[[ Material provided open ]]

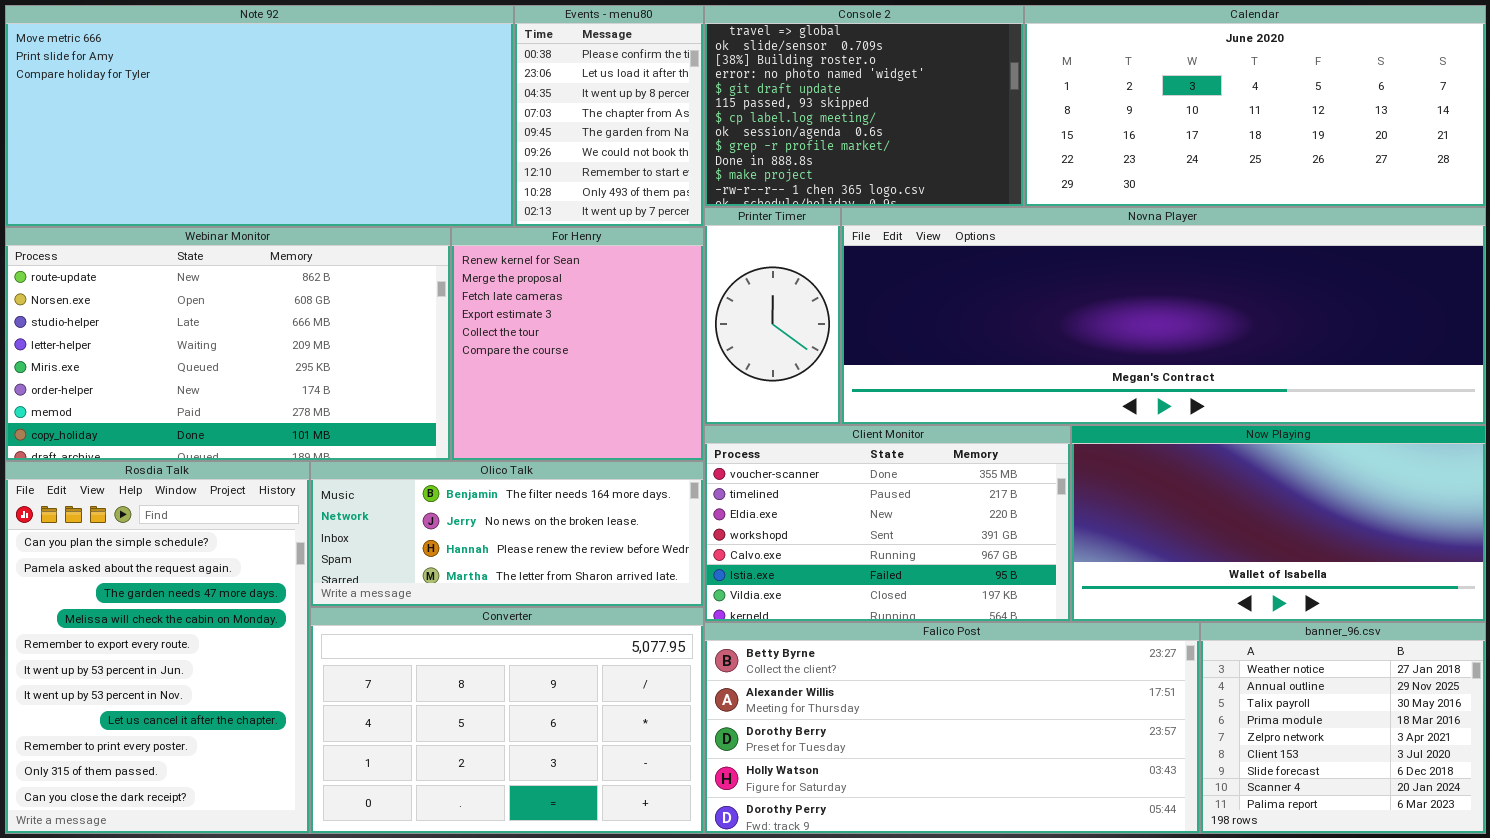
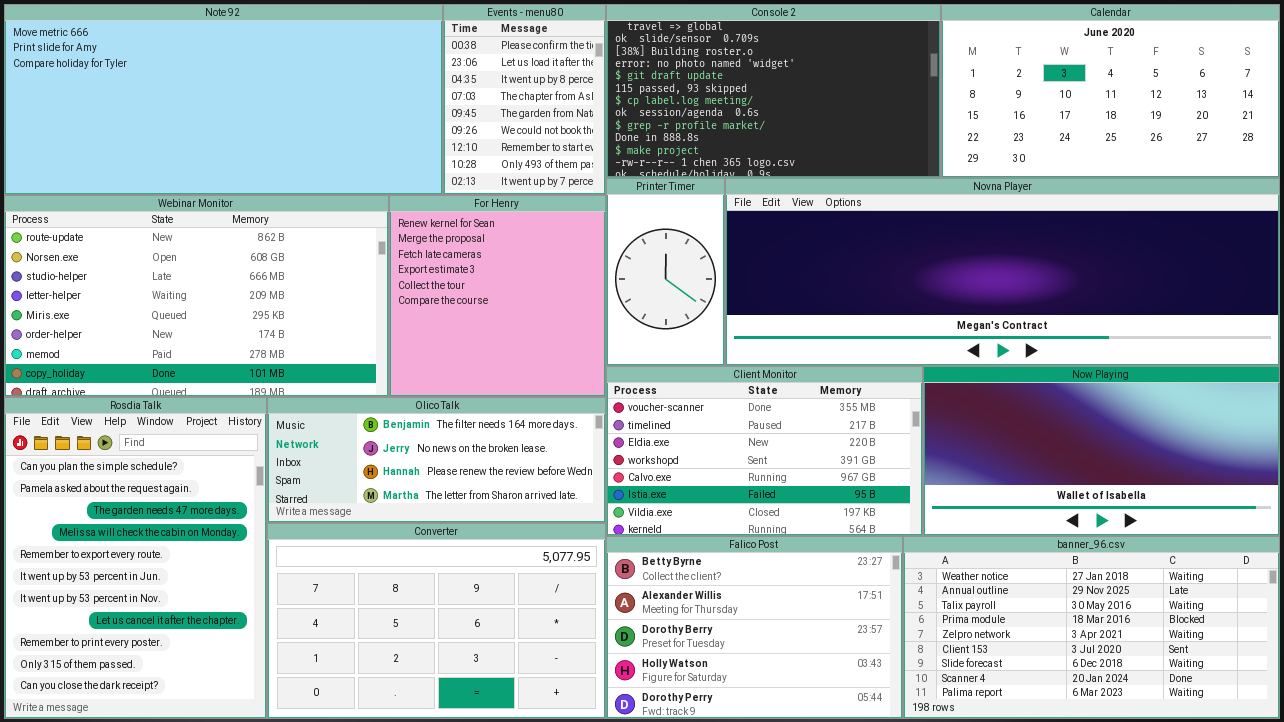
Console 2: [704,5,1024,207] -> [606,4,941,178], resized
Calendar: [1024,5,1486,207] -> [941,4,1280,178], resized
Falico Post: [704,622,1200,834] -> [606,536,903,719], resized
banner_96.csv: [1200,622,1486,834] -> [903,536,1280,719], resized

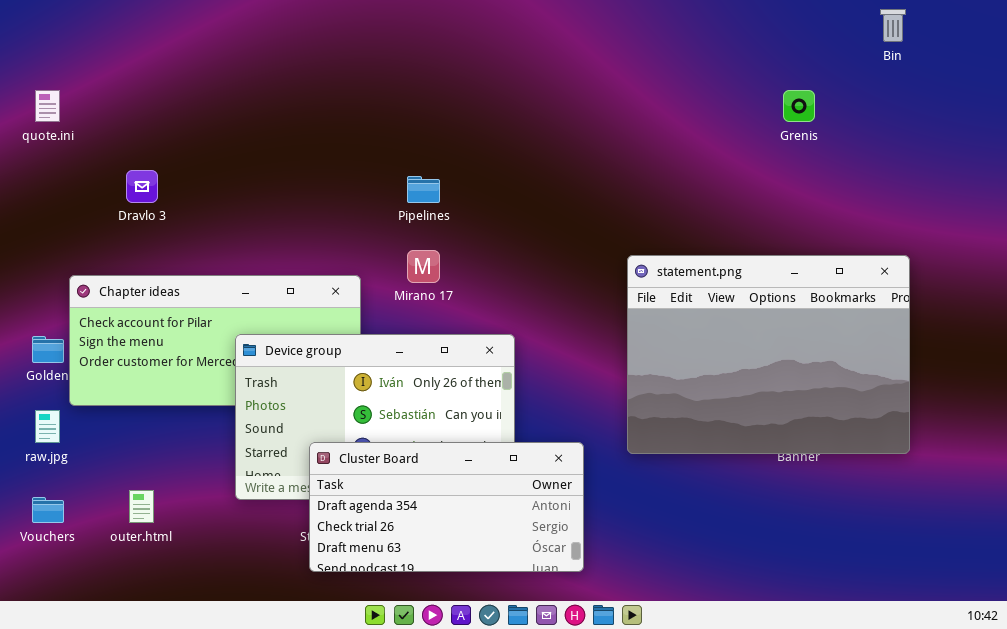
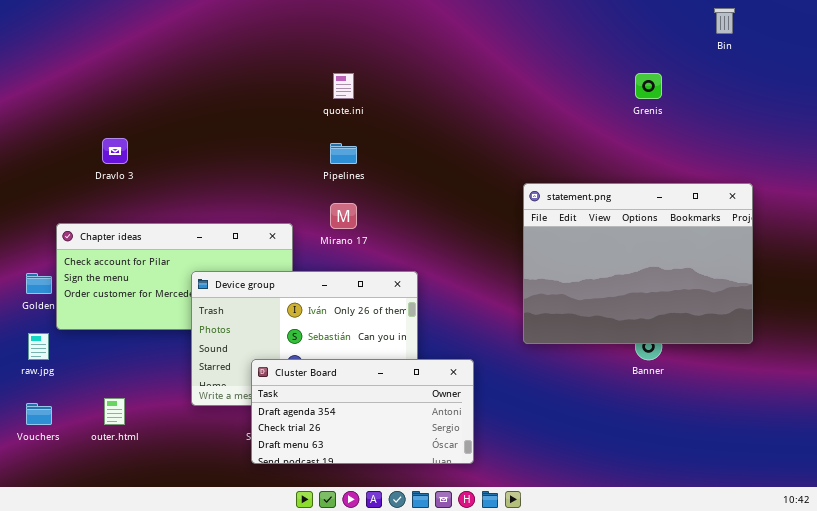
quote.ini: [35,90,60,122] -> [333,73,354,99], moved
statement.png: [627,255,910,454] -> [523,183,753,344], moved

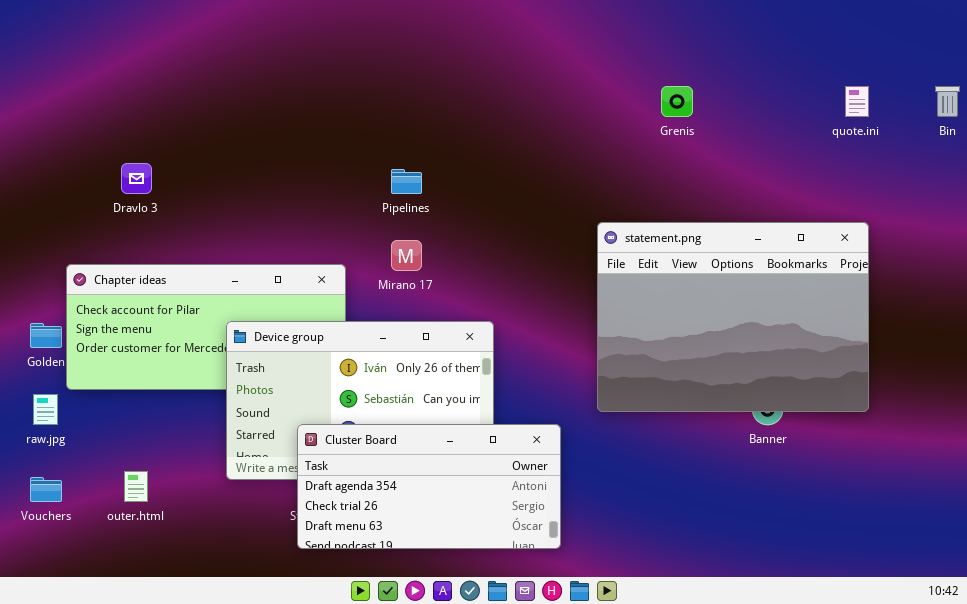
Bin: [714,8,735,34] -> [935,86,960,117], moved
quote.ini: [333,73,354,99] -> [845,86,869,117], moved
Grenis: [635,73,662,99] -> [661,86,693,117], moved
statement.png: [523,183,753,344] -> [597,222,869,412], moved

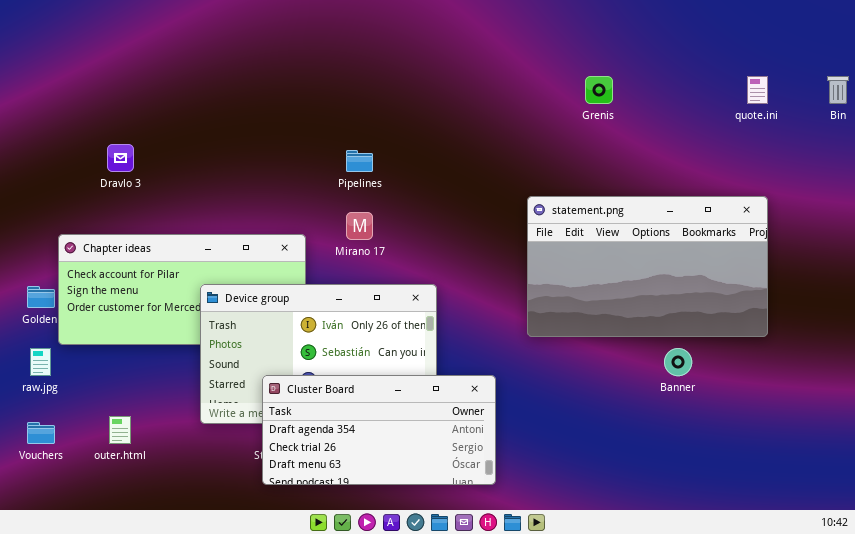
statement.png: [597,222,869,412] -> [527,196,768,337], resized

[[ Material provided closed ]]

* Work item *
With the pictures left out, give again exactly the lines from the one that contains "statement.png: [523,183,753,344] ->" through the final line of the data above.

* Written solution *
statement.png: [523,183,753,344] -> [597,222,869,412], moved

statement.png: [597,222,869,412] -> [527,196,768,337], resized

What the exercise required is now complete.